- **Task directions**: Wherever a line in the data holds the word "orange", pull that line out.
:: Stored data
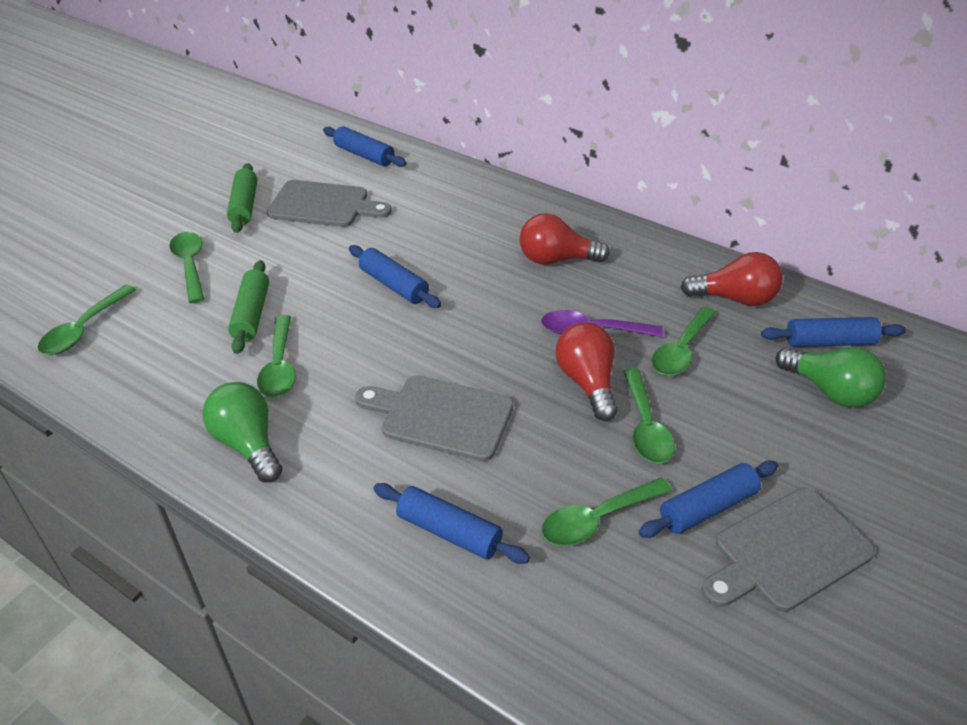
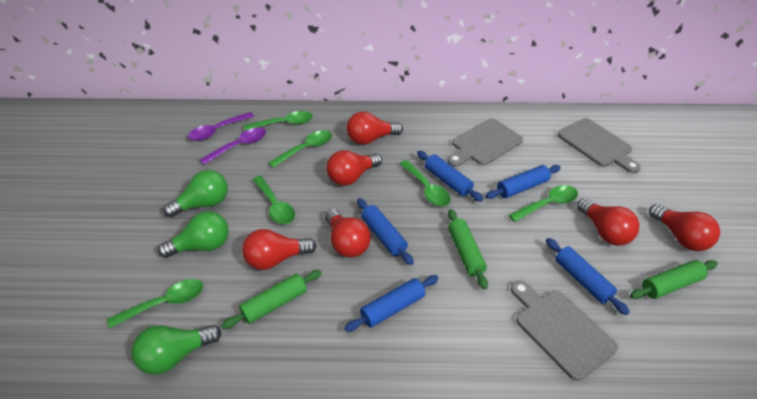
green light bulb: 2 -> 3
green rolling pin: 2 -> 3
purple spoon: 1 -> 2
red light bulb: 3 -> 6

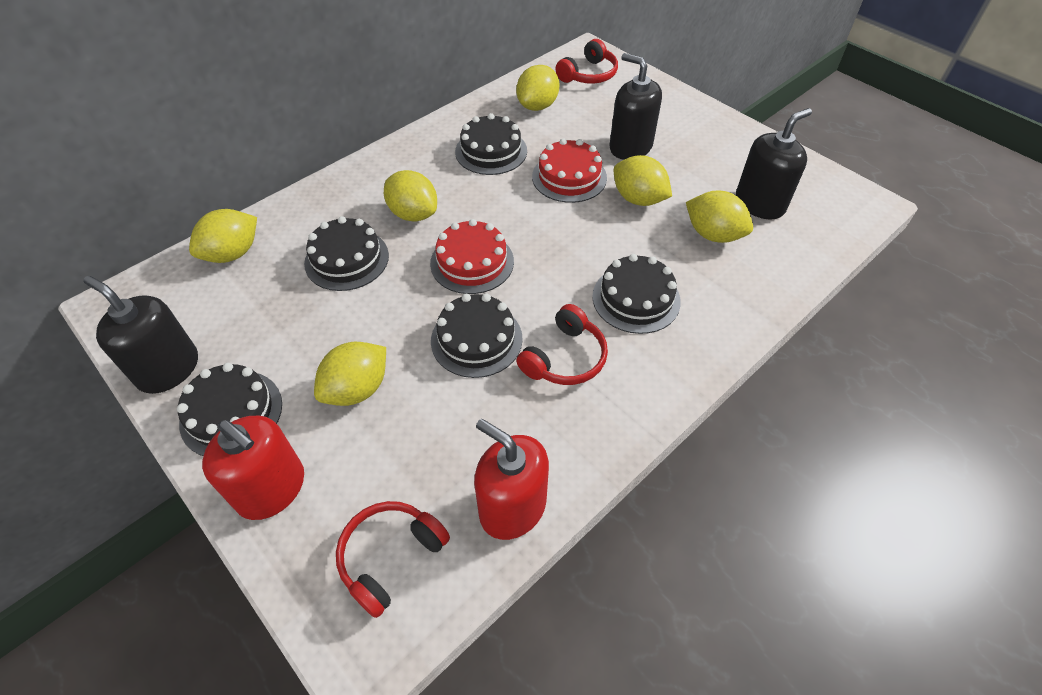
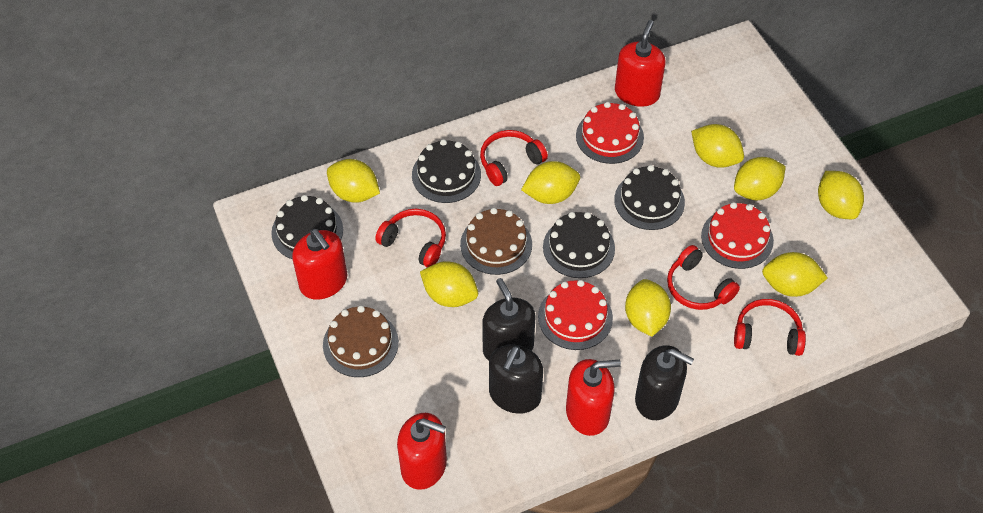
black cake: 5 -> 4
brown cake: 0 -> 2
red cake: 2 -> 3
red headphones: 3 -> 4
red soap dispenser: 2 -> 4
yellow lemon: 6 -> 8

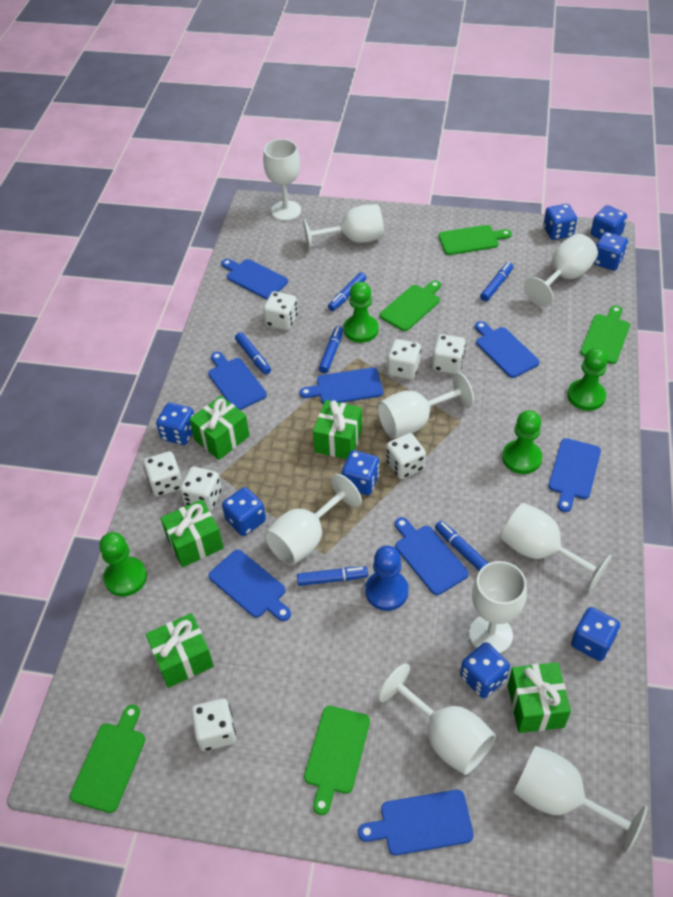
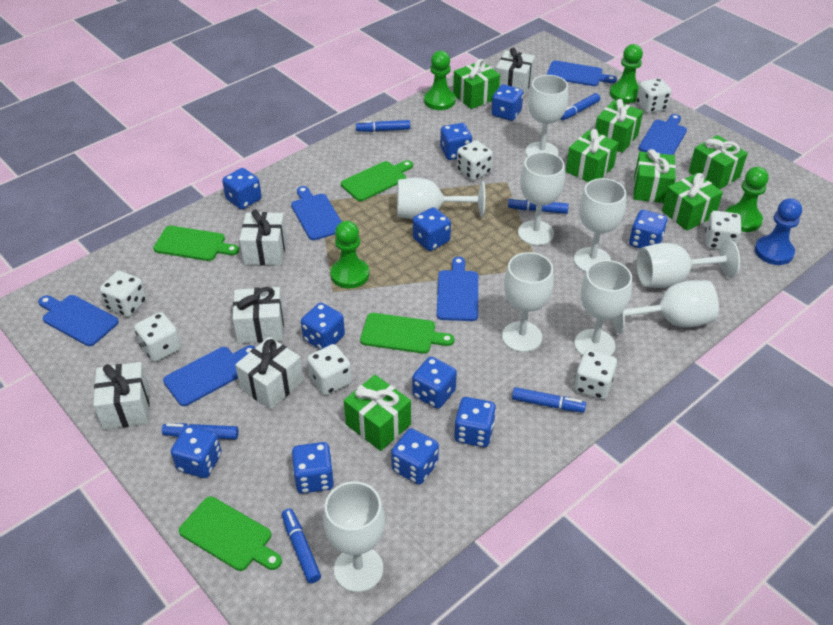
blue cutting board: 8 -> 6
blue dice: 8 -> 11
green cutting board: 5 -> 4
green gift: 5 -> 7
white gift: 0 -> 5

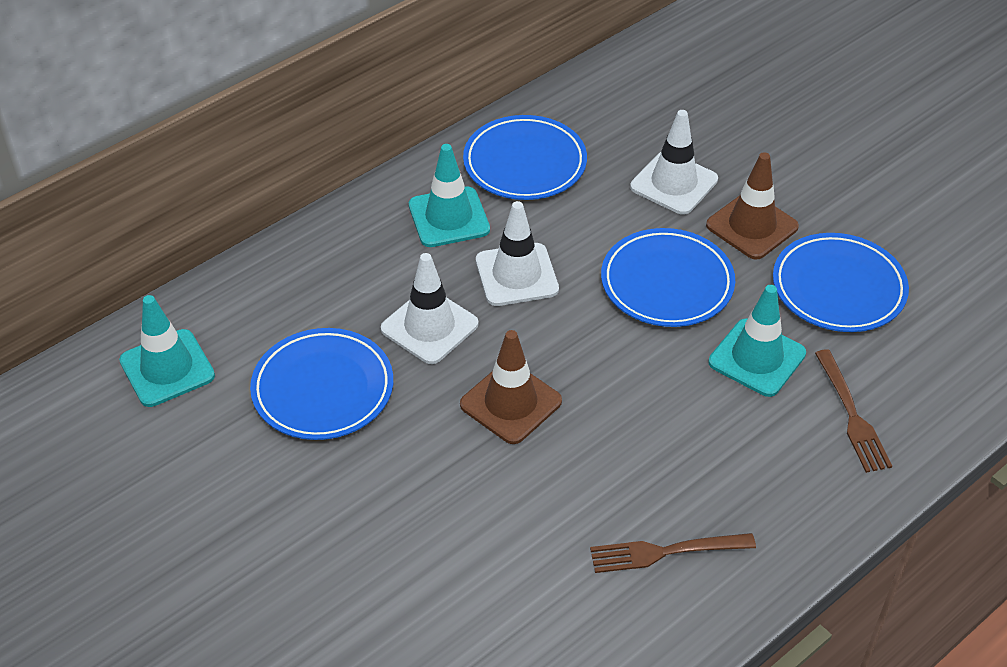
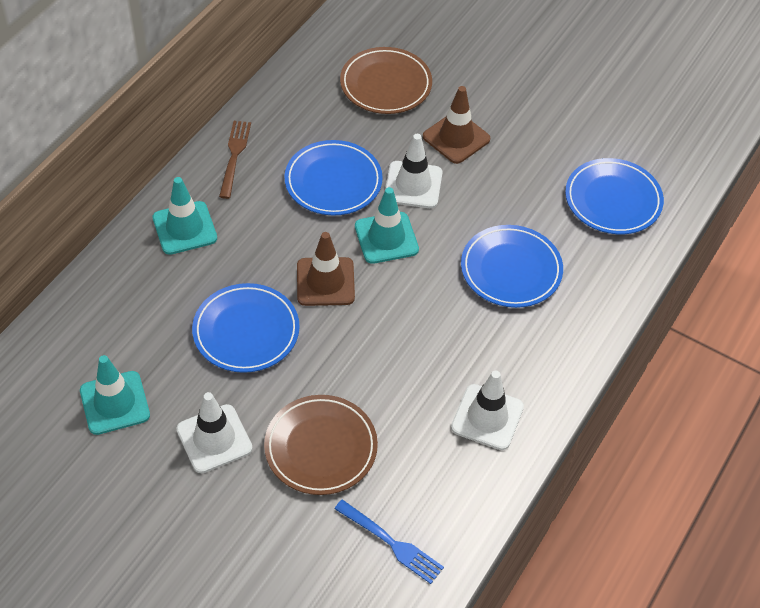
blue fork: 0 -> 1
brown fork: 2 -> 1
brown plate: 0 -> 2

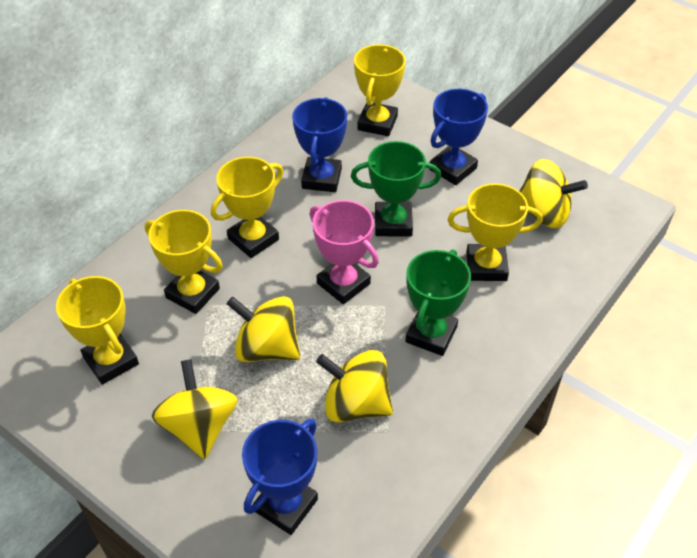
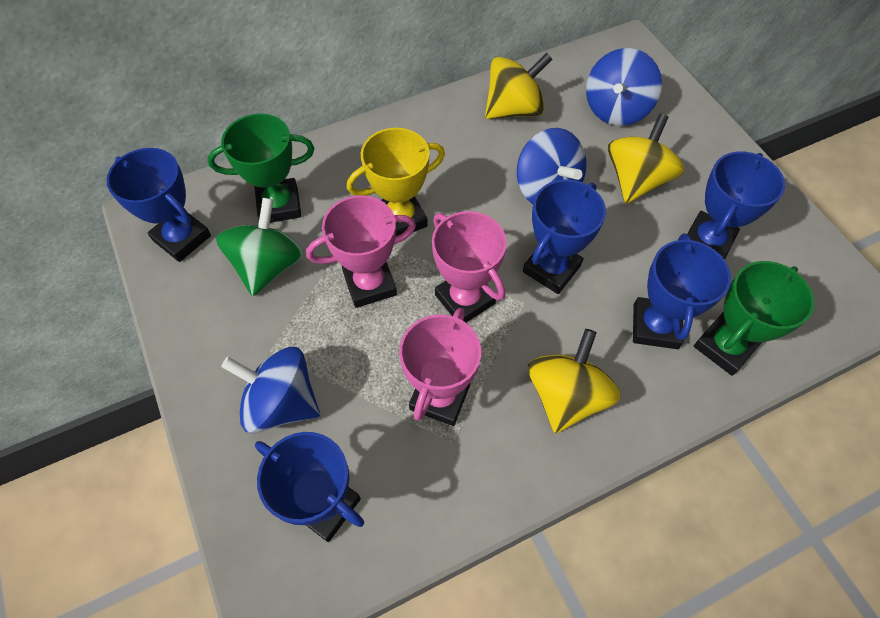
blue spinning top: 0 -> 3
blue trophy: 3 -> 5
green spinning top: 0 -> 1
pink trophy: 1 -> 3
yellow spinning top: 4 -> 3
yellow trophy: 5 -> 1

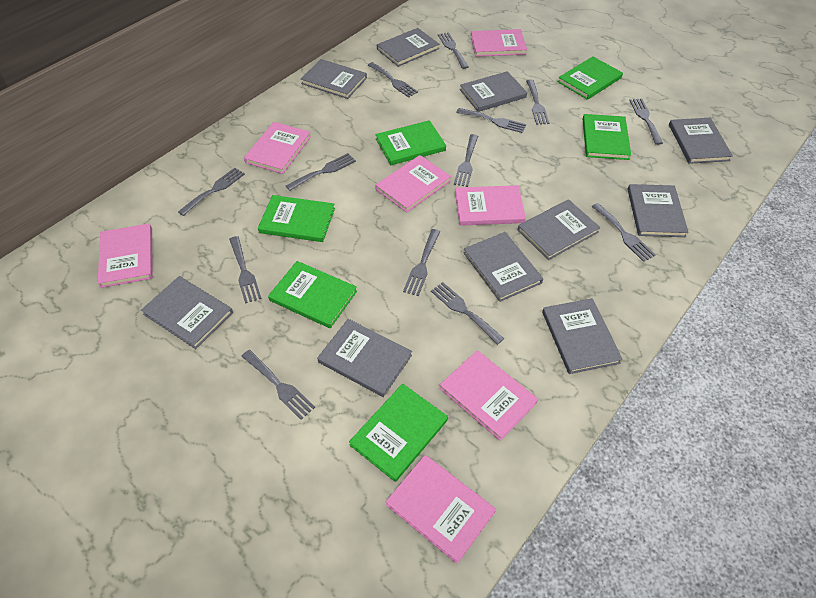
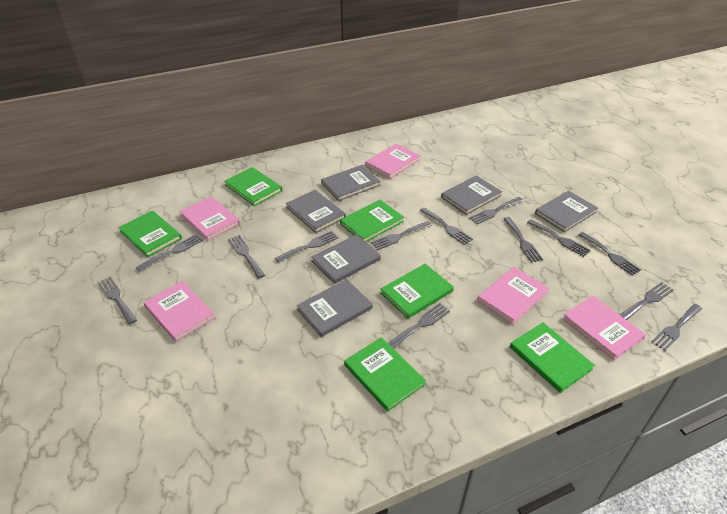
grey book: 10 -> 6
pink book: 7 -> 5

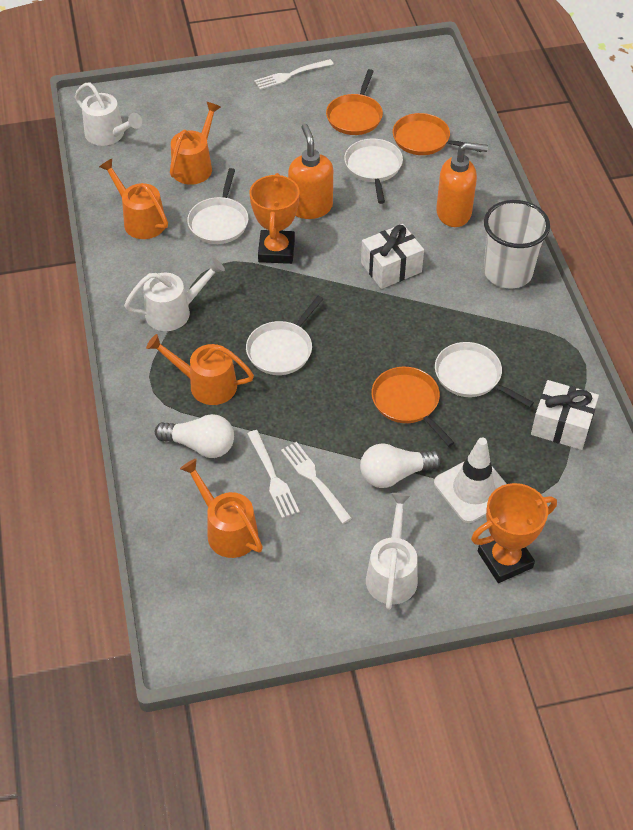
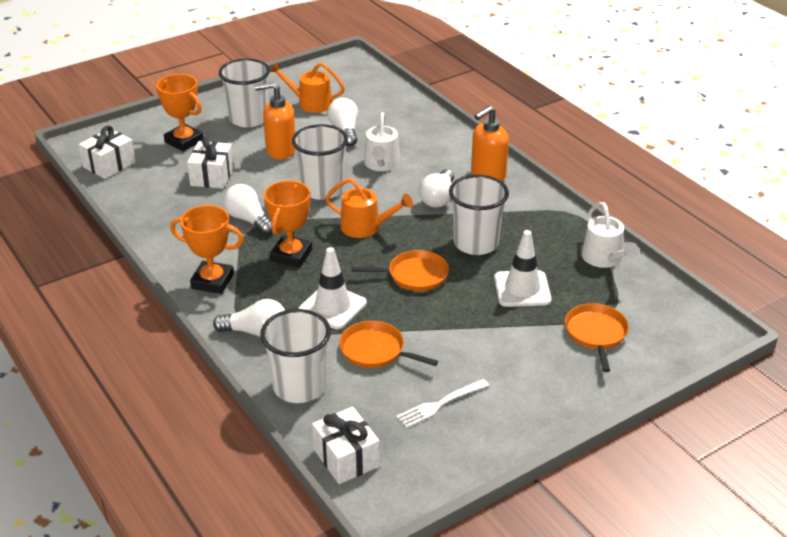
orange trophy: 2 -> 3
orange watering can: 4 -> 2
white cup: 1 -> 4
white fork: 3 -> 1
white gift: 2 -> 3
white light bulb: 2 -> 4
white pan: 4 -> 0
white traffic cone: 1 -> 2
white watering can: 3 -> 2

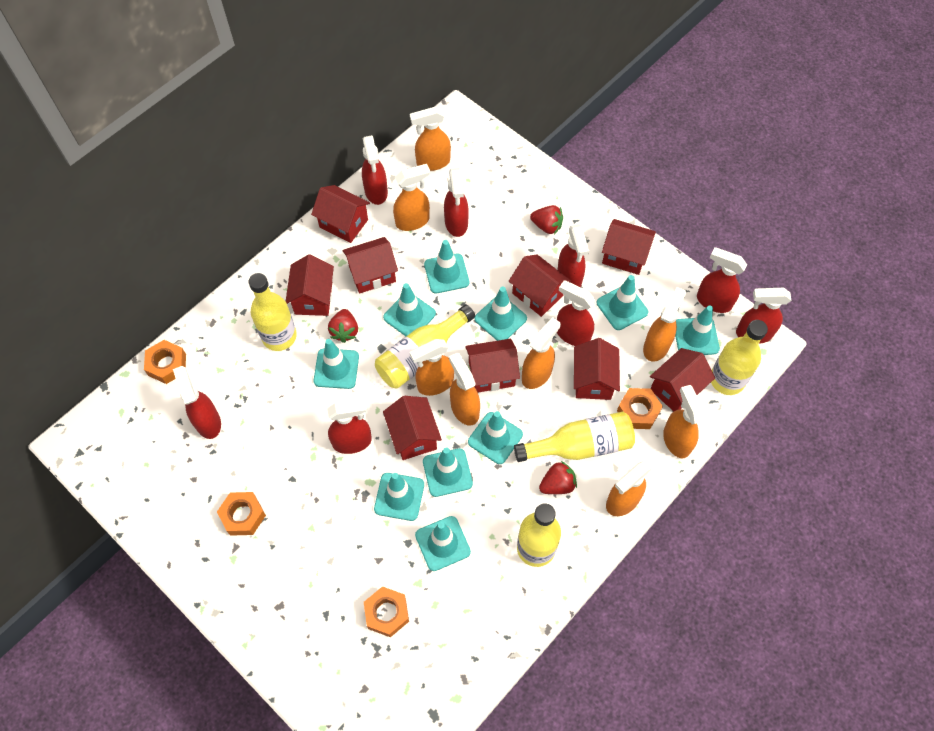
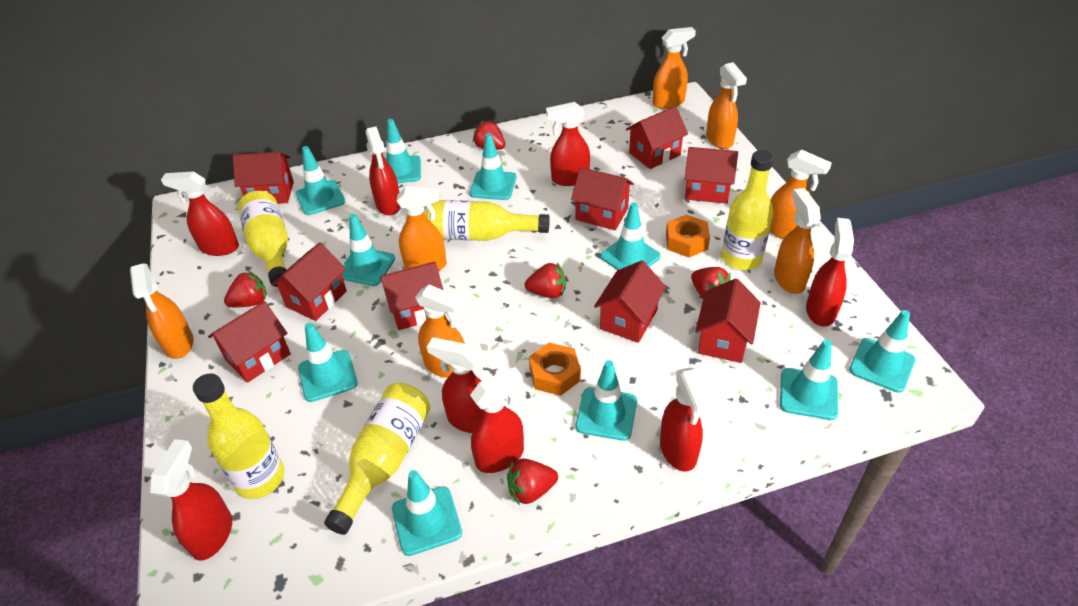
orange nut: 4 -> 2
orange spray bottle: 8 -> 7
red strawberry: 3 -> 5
::::
- **Answer section**:
orange trophy: 2 -> 3
orange watering can: 4 -> 2
orange nut: 4 -> 2
orange spray bottle: 8 -> 7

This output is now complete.